# Given data

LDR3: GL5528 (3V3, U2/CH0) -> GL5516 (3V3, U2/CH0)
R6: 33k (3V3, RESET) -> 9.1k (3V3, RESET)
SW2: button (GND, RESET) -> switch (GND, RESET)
==
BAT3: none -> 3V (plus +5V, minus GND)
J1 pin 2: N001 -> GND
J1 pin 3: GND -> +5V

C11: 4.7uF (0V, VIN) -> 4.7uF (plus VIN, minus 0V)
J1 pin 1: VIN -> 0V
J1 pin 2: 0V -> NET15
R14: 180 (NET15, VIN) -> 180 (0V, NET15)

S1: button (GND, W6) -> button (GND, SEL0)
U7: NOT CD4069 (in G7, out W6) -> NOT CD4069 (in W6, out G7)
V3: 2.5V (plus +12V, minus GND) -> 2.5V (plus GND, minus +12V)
...
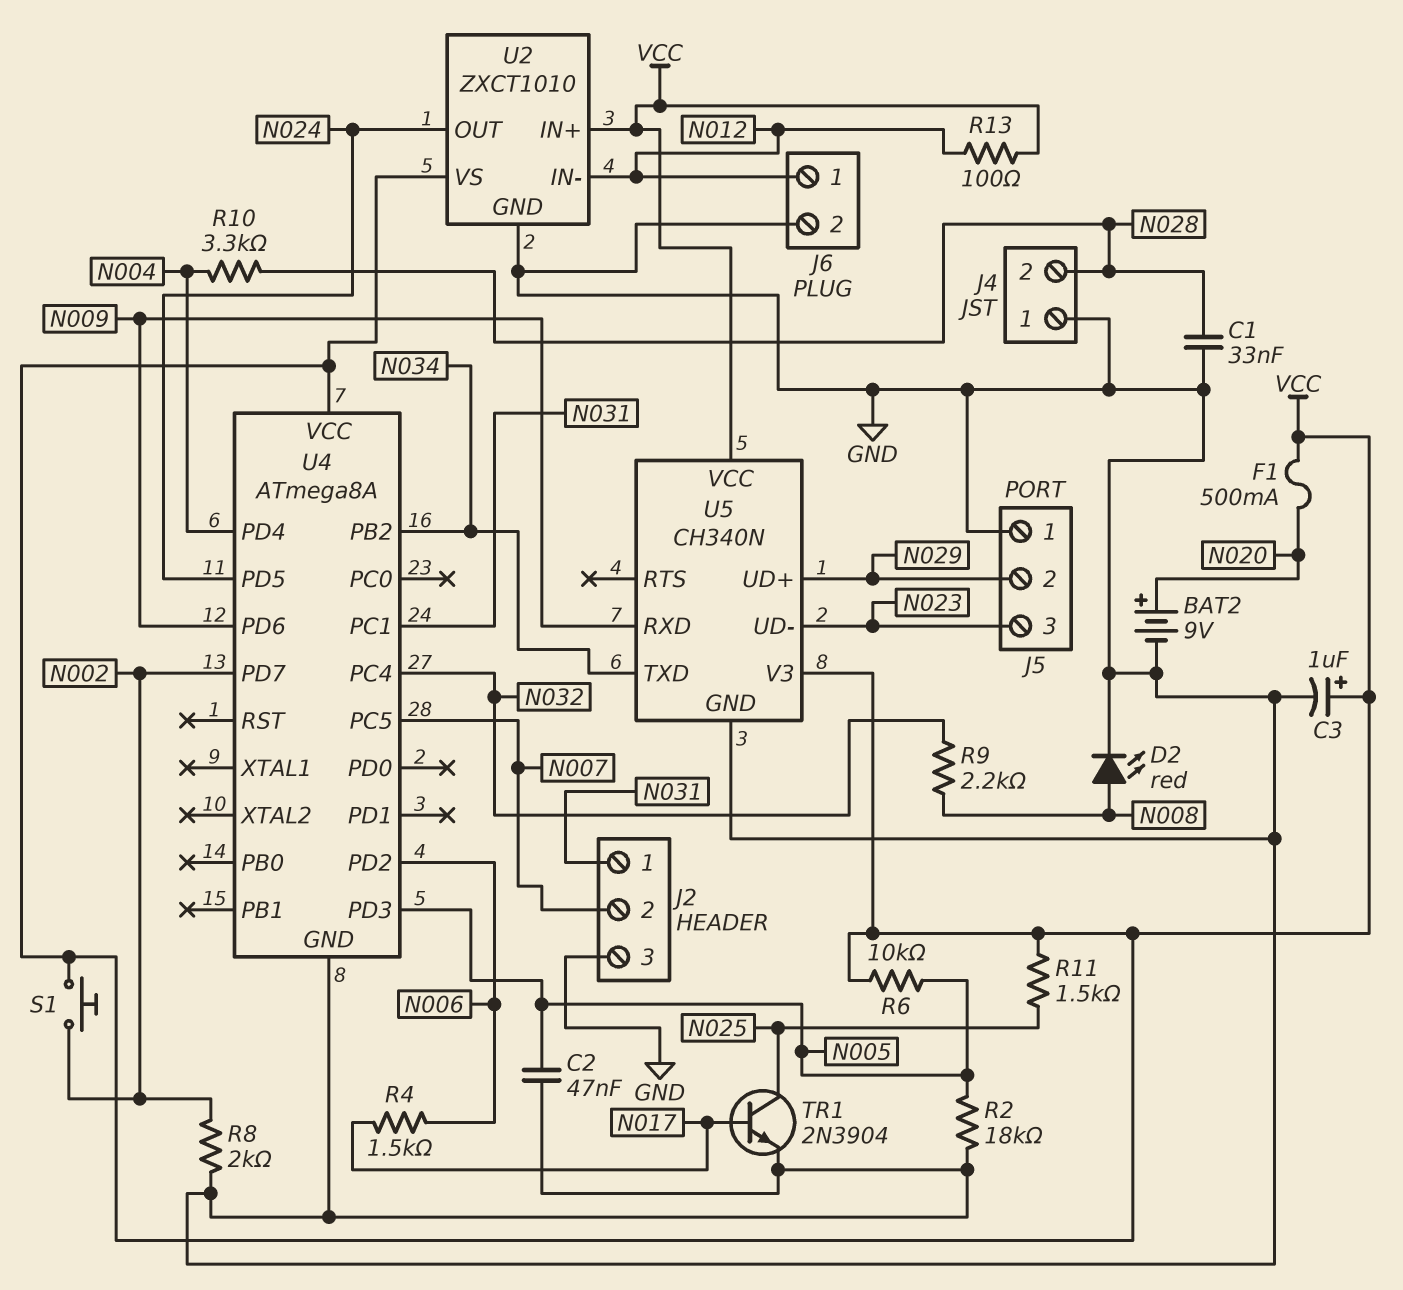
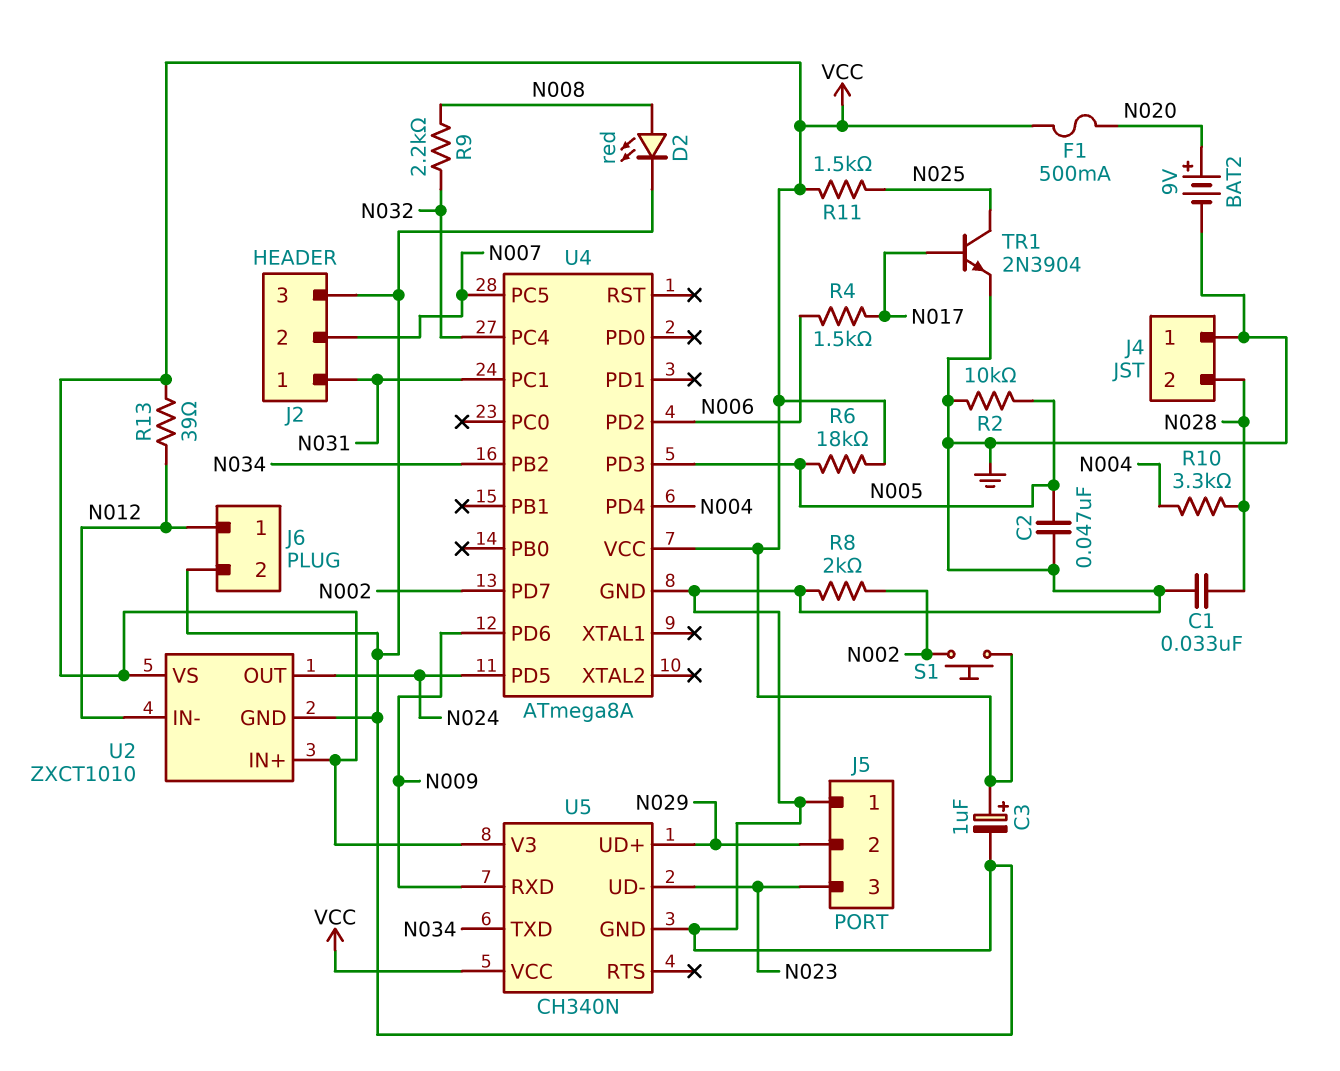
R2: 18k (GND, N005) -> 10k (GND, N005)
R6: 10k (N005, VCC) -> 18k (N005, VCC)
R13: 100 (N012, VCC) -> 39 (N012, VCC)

# To do
With the line holding "U7: NOT CD4069" as the first and the line holding "V3: 2.5V (plus" as the last, please transcribe exactly the lines of the material above in that range and nothing else.

# Reply to the exercise
U7: NOT CD4069 (in G7, out W6) -> NOT CD4069 (in W6, out G7)
V3: 2.5V (plus +12V, minus GND) -> 2.5V (plus GND, minus +12V)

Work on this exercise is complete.